[Extracted records]
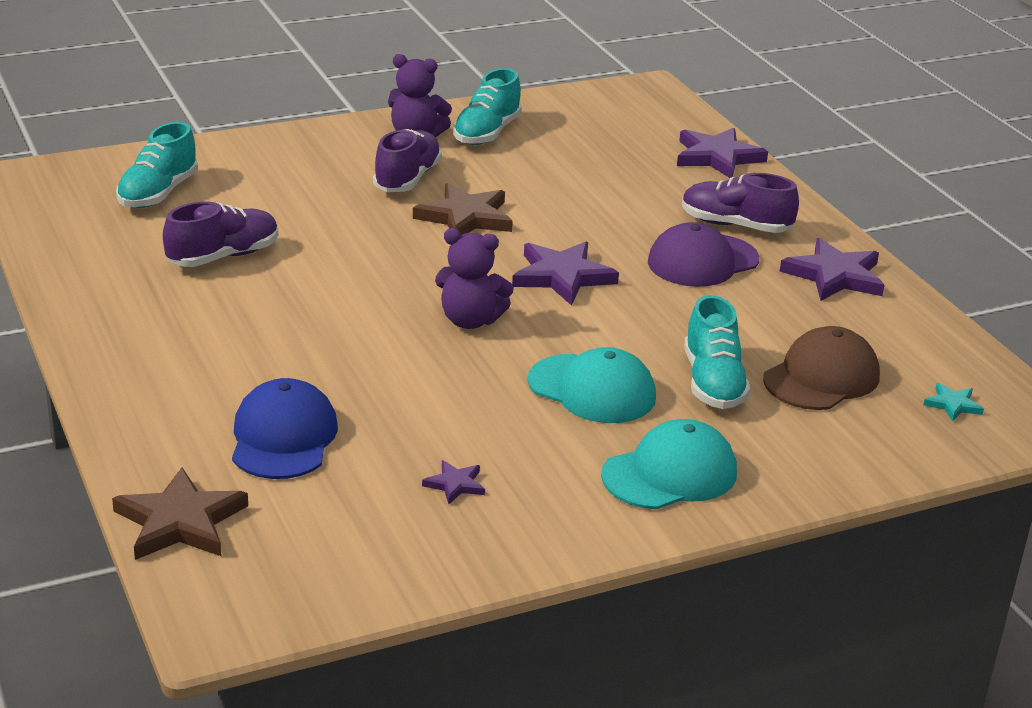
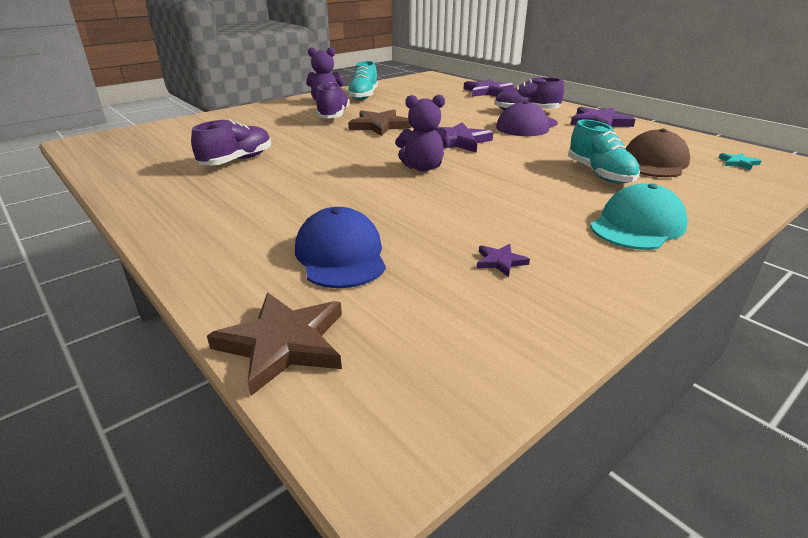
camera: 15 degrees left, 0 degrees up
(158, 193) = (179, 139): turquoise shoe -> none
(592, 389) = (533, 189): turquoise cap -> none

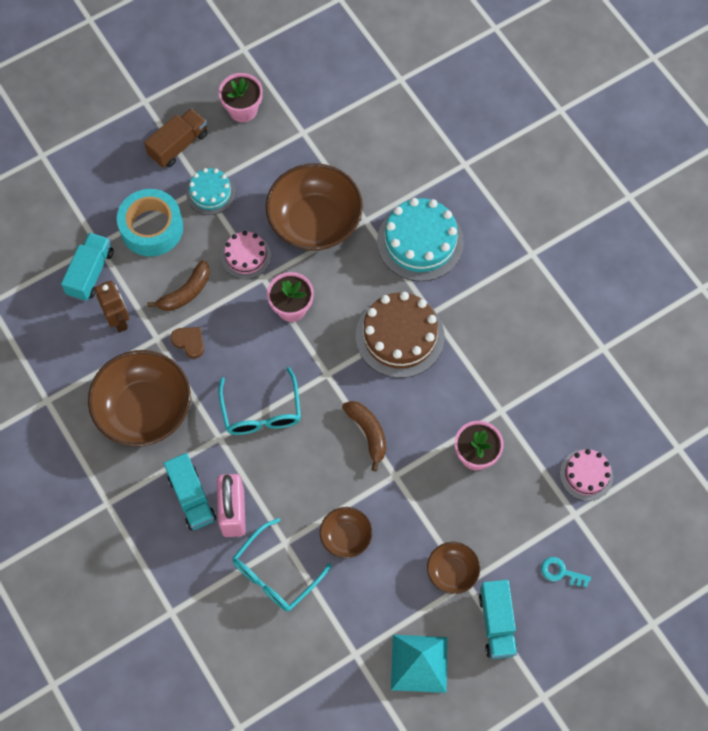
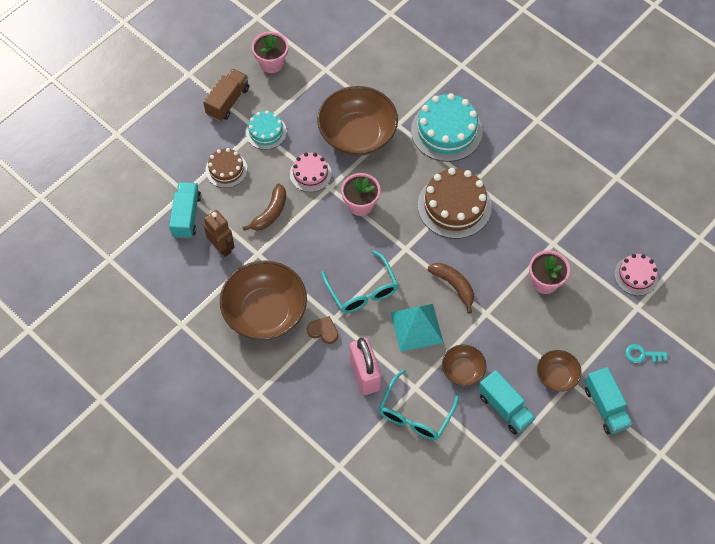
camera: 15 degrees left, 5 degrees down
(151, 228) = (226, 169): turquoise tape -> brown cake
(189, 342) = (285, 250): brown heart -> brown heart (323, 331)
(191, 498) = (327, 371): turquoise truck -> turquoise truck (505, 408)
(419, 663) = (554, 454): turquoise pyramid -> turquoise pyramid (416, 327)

_Goal of the exercise_: An exact copy of every entry, without pictures, should be your output.

_Response area_:
camera: 15 degrees left, 0 degrees up
(158, 193) = (179, 139): turquoise shoe -> none
(592, 389) = (533, 189): turquoise cap -> none

camera: 15 degrees left, 5 degrees down
(151, 228) = (226, 169): turquoise tape -> brown cake
(189, 342) = (285, 250): brown heart -> brown heart (323, 331)
(191, 498) = (327, 371): turquoise truck -> turquoise truck (505, 408)
(419, 663) = (554, 454): turquoise pyramid -> turquoise pyramid (416, 327)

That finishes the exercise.